(Collection entries)
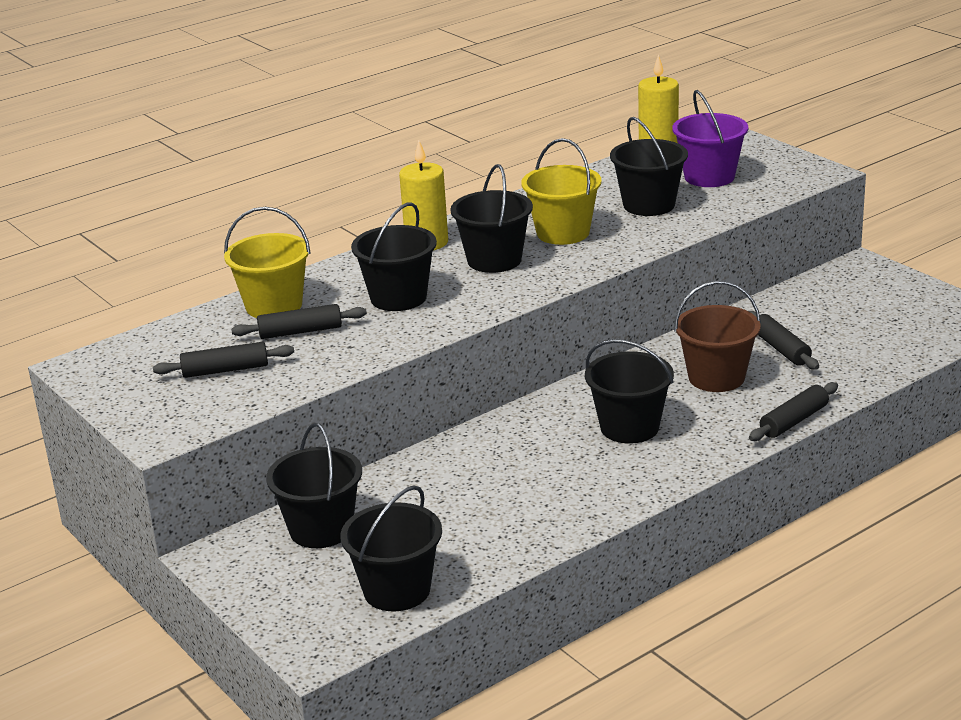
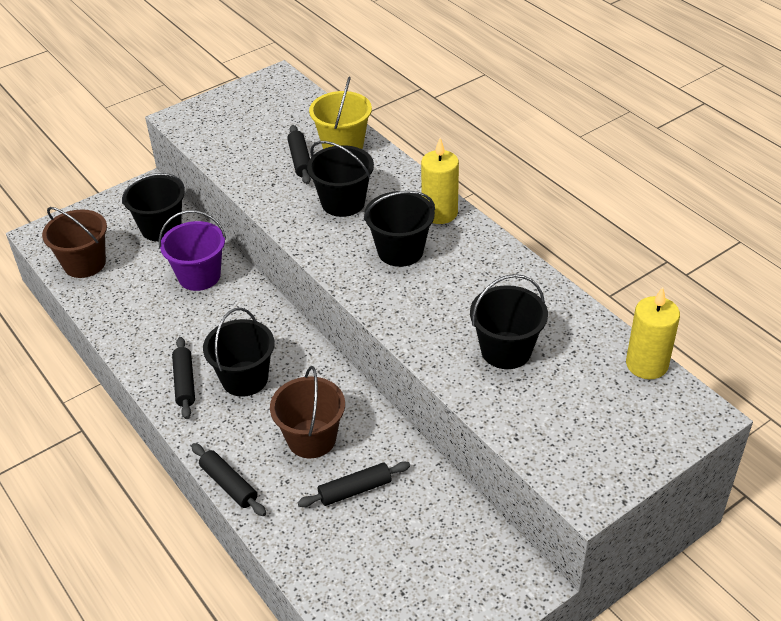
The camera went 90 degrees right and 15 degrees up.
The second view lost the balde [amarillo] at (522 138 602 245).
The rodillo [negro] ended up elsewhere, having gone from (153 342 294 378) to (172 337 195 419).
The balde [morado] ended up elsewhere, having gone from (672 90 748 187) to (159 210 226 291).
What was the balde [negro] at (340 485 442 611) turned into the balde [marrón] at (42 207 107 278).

[Assignment] Apply a filter for "ended" to the entries and show each line that passes.

[Response area]
The rodillo [negro] ended up elsewhere, having gone from (153 342 294 378) to (172 337 195 419).
The balde [morado] ended up elsewhere, having gone from (672 90 748 187) to (159 210 226 291).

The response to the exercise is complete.